Start of THE DATA
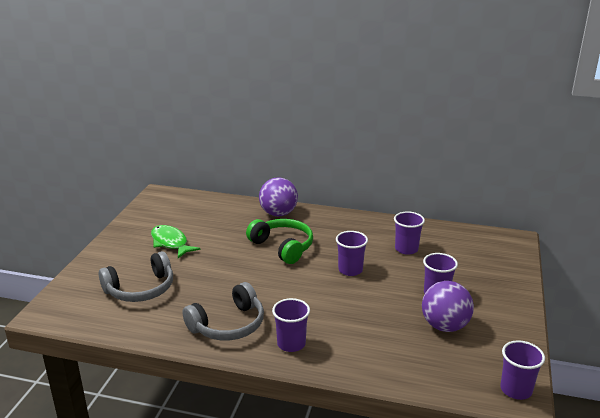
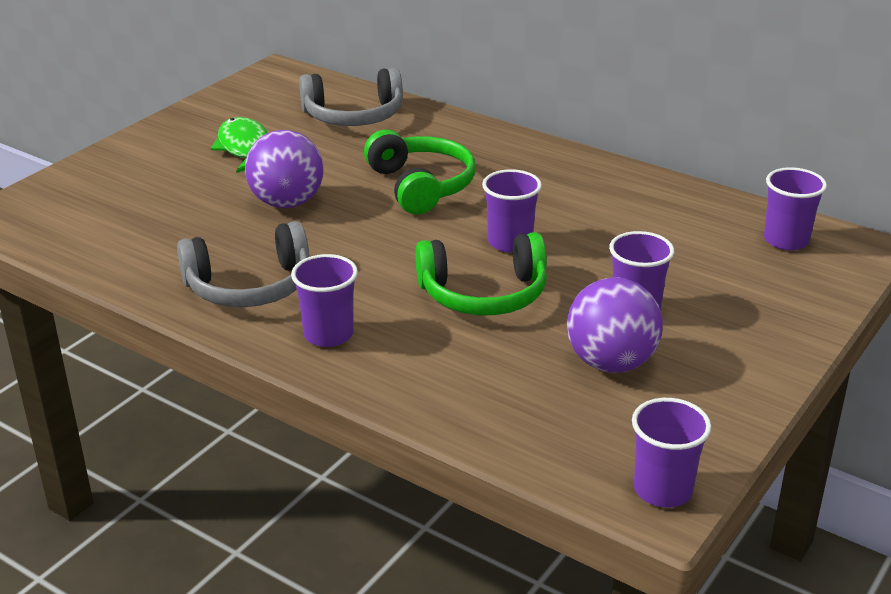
camera: 20 degrees right, 5 degrees up
(141, 289) = (154, 208): grey headphones -> grey headphones (354, 116)
(278, 213) = (451, 132): purple ball -> purple ball (287, 203)
(356, 302) = (483, 294): none -> green headphones
(406, 249) = (636, 227): purple cup -> purple cup (786, 240)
End of THE DATA
### TASK
Write out every line from the entries where "headphones" appears.

### EXERCISE ANSWER
(141, 289) = (154, 208): grey headphones -> grey headphones (354, 116)
(356, 302) = (483, 294): none -> green headphones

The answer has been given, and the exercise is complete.